Problem to solve
Say how many of the lines below include the word "none", and write nothing else.

(Change detection data)

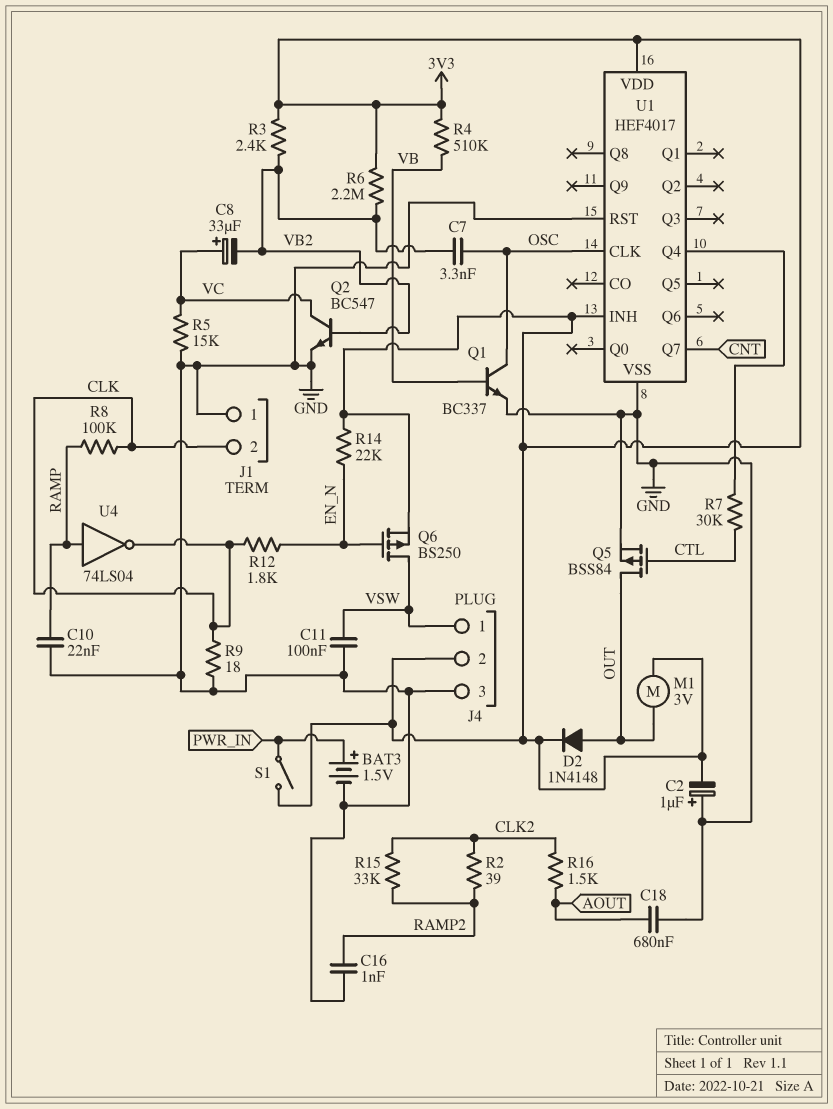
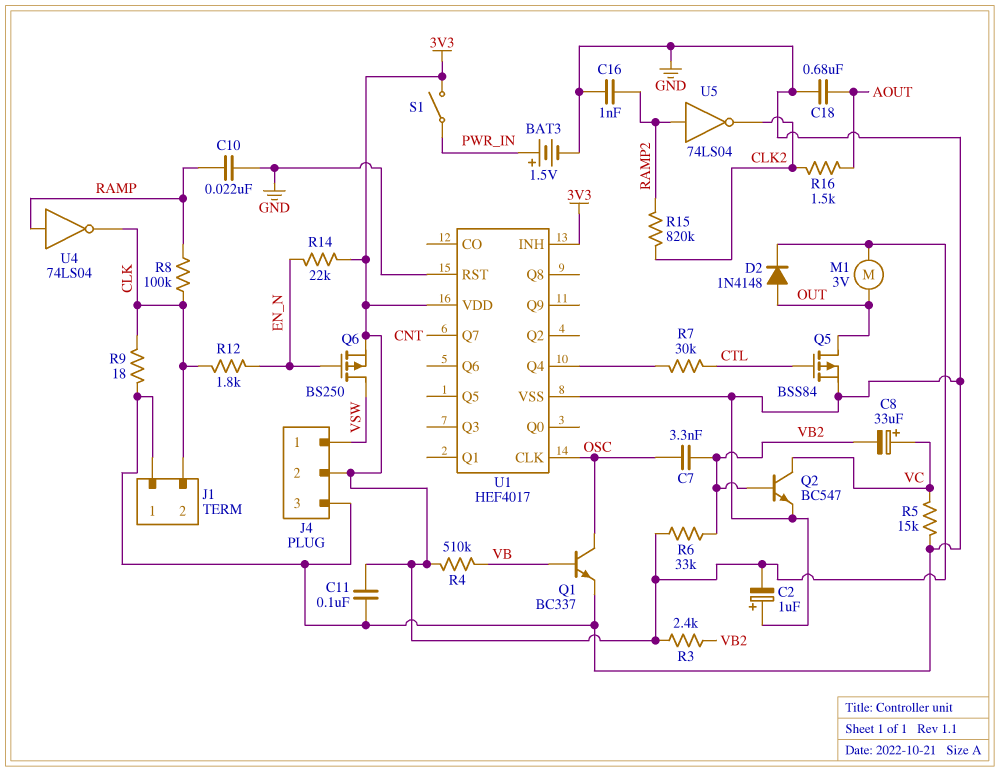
C11: 100nF (GND, VSW) -> 100nF (3V3, GND)
R2: 39 (CLK2, RAMP2) -> none
R6: 2.2M (3V3, VB2) -> 33k (3V3, VB2)
R15: 33k (CLK2, RAMP2) -> 820k (CLK2, RAMP2)
U5: none -> NOT 74LS04 (in RAMP2, out CLK2)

Response area
2